Content starts

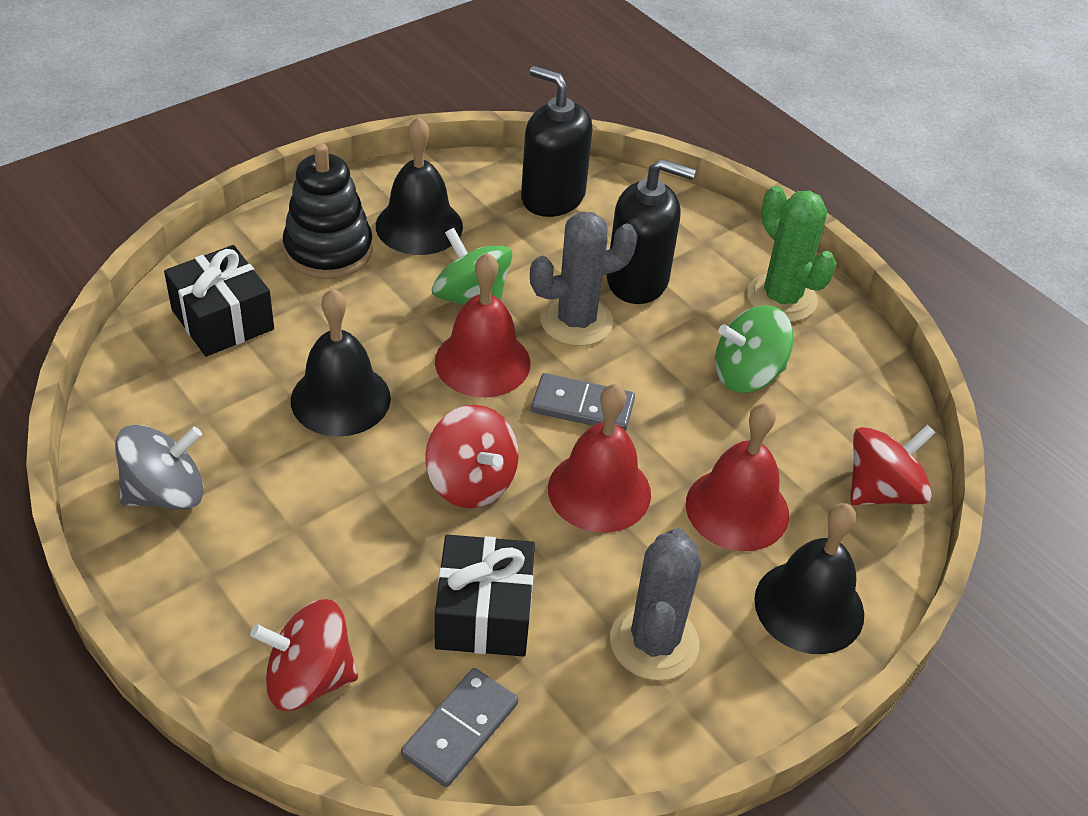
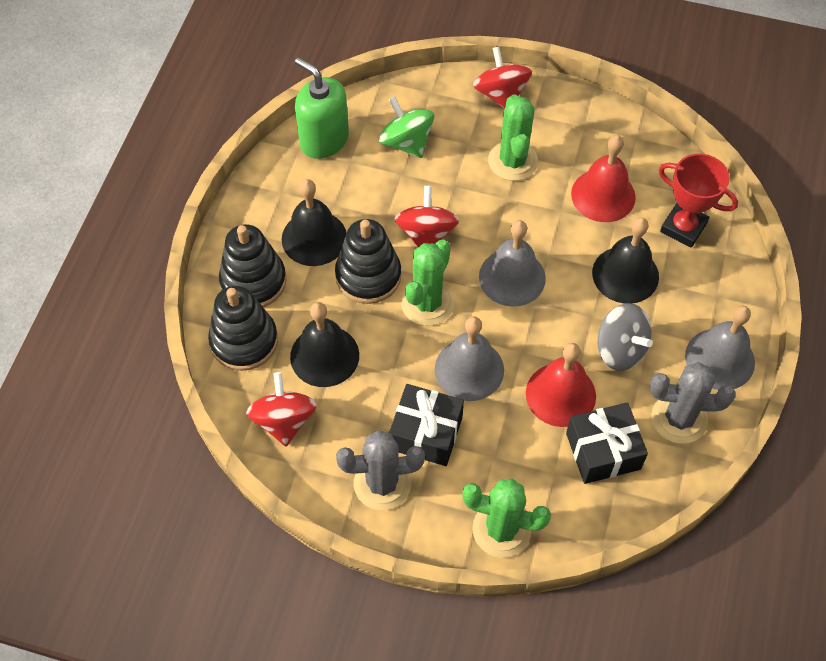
black soap dispenser: 2 -> 0
black stacking toy: 1 -> 3
green cactus: 1 -> 3
green soap dispenser: 0 -> 1
green spinning top: 2 -> 1
grey bell: 0 -> 3
grey domino: 2 -> 0
red bell: 3 -> 2
red trophy: 0 -> 1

Content ends

- [WHAT IS EXPECTED]
Transcribe the listing above in full and exactly; no pictures belong in the copy.

- [THE ANSWER]
black soap dispenser: 2 -> 0
black stacking toy: 1 -> 3
green cactus: 1 -> 3
green soap dispenser: 0 -> 1
green spinning top: 2 -> 1
grey bell: 0 -> 3
grey domino: 2 -> 0
red bell: 3 -> 2
red trophy: 0 -> 1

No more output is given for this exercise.